→ **TASK GOAL**
Given the listing below, write out exactly the lines starting with the line that has "J1 pin 2: GND -> W8" and going on through the line that has "U3: OR 74LS32", both kept.

:: GIVEN ENTRIES

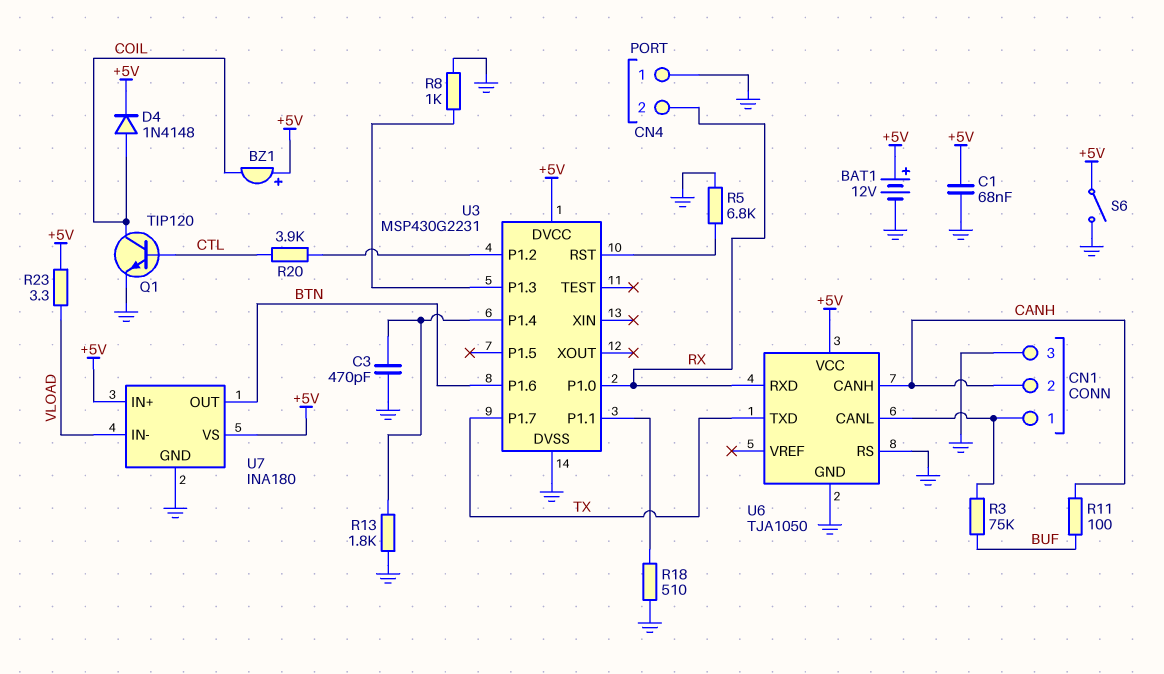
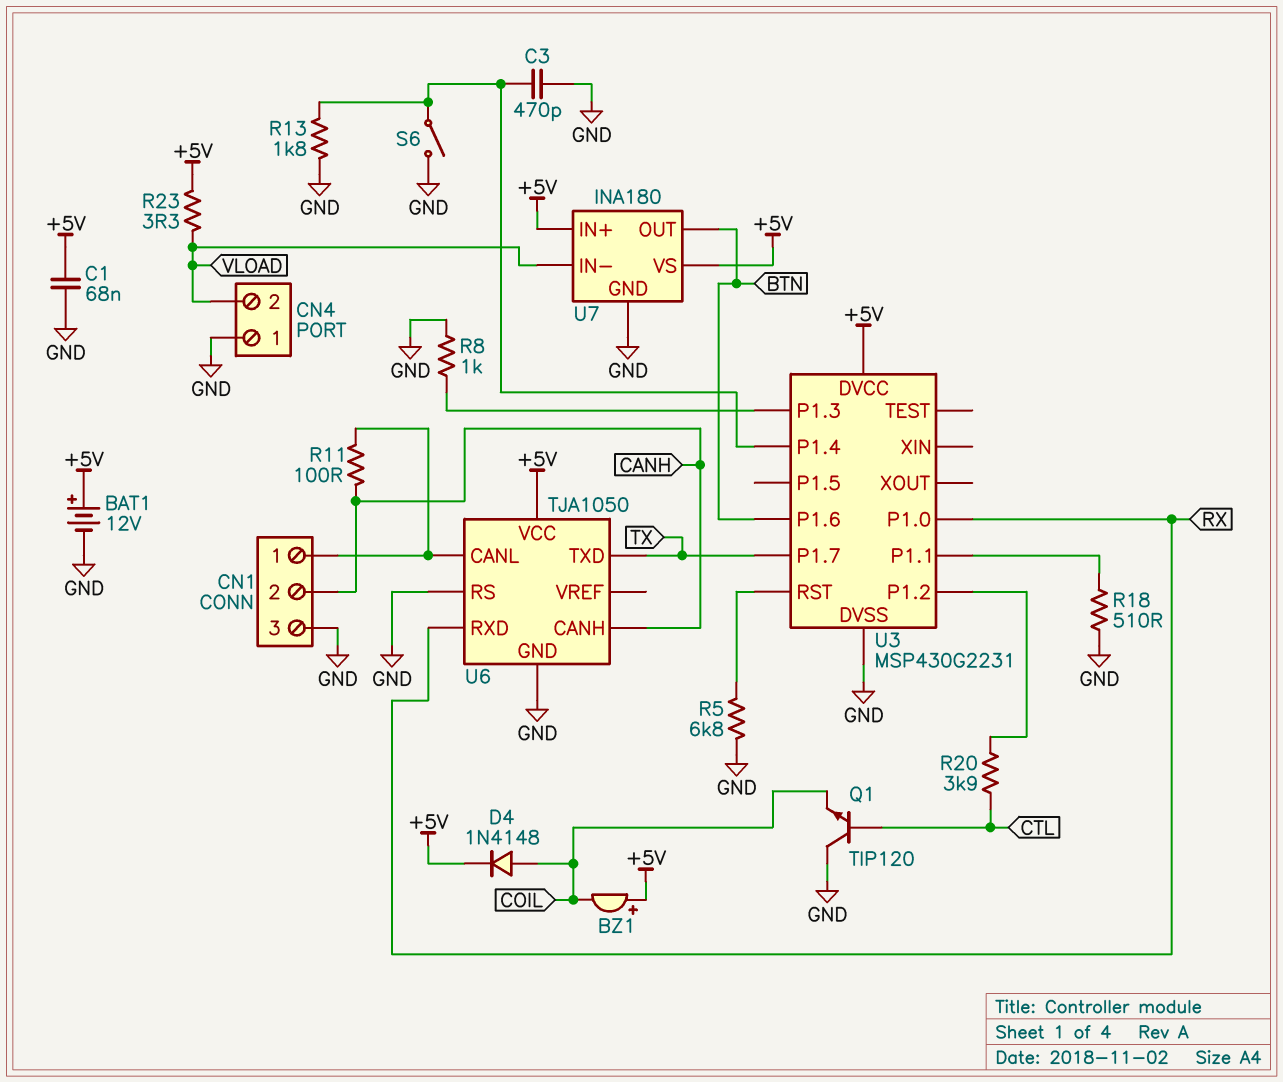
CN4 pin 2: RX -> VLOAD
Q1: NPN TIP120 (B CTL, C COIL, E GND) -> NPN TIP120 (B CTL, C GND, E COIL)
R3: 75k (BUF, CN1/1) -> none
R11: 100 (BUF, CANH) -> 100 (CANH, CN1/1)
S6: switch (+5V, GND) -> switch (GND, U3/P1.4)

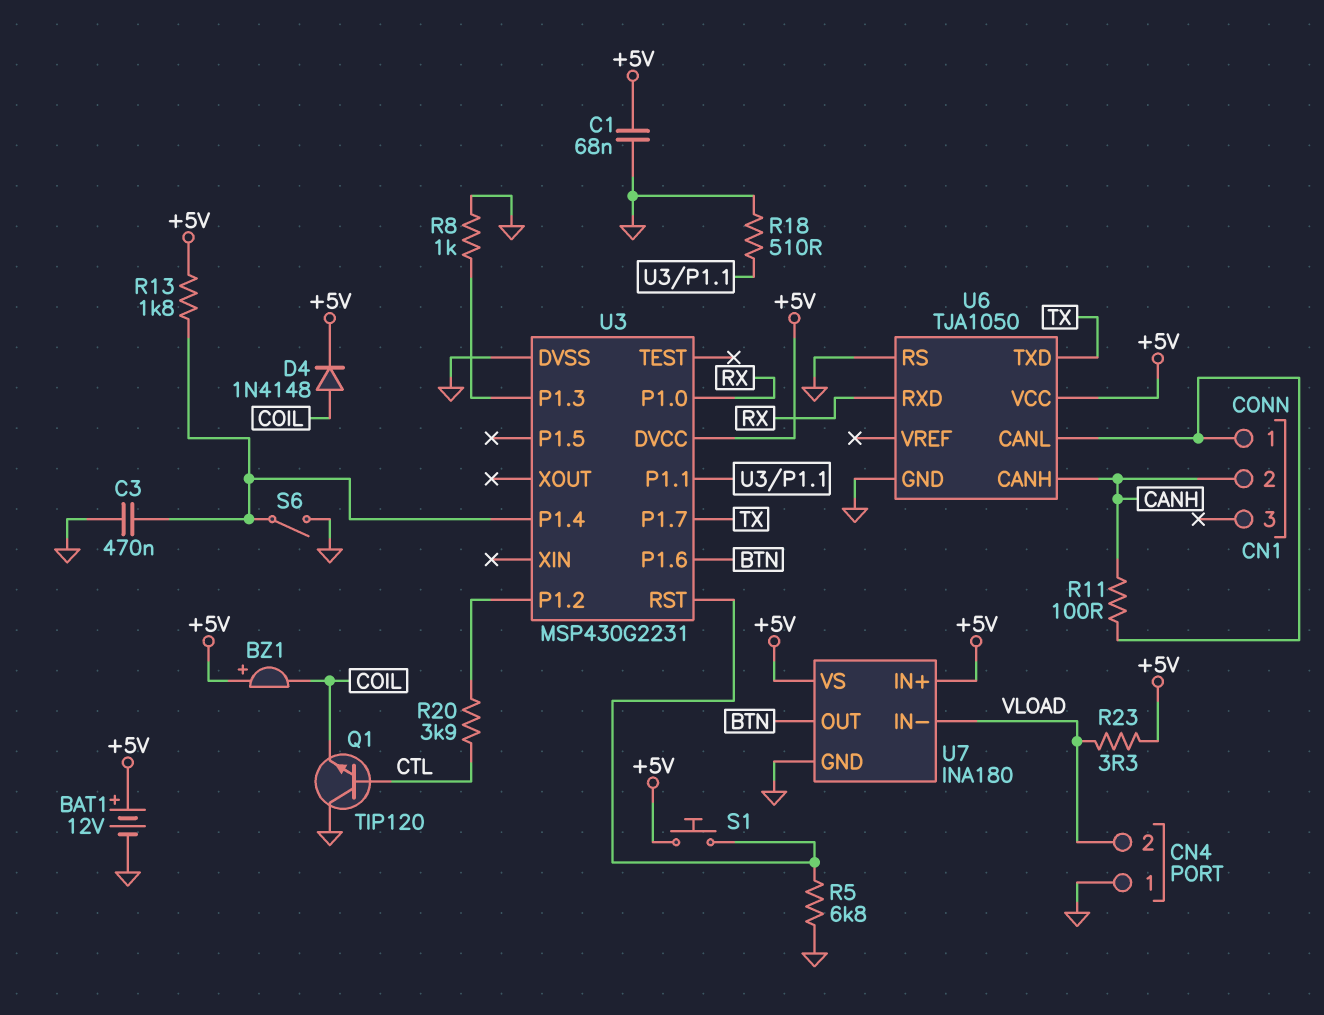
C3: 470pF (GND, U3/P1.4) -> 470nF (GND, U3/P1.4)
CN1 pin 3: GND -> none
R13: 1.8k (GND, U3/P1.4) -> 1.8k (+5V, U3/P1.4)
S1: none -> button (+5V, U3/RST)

::::
:: GIVEN ENTRIES

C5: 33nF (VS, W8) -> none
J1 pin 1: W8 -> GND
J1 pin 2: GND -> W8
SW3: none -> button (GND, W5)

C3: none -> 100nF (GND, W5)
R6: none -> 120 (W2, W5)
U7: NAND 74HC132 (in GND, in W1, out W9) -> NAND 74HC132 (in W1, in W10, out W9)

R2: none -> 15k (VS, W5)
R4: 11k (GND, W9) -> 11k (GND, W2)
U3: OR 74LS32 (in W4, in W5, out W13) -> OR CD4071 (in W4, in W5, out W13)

::::

→ **ANSWER TO THE PROBLEM**
J1 pin 2: GND -> W8
SW3: none -> button (GND, W5)

C3: none -> 100nF (GND, W5)
R6: none -> 120 (W2, W5)
U7: NAND 74HC132 (in GND, in W1, out W9) -> NAND 74HC132 (in W1, in W10, out W9)

R2: none -> 15k (VS, W5)
R4: 11k (GND, W9) -> 11k (GND, W2)
U3: OR 74LS32 (in W4, in W5, out W13) -> OR CD4071 (in W4, in W5, out W13)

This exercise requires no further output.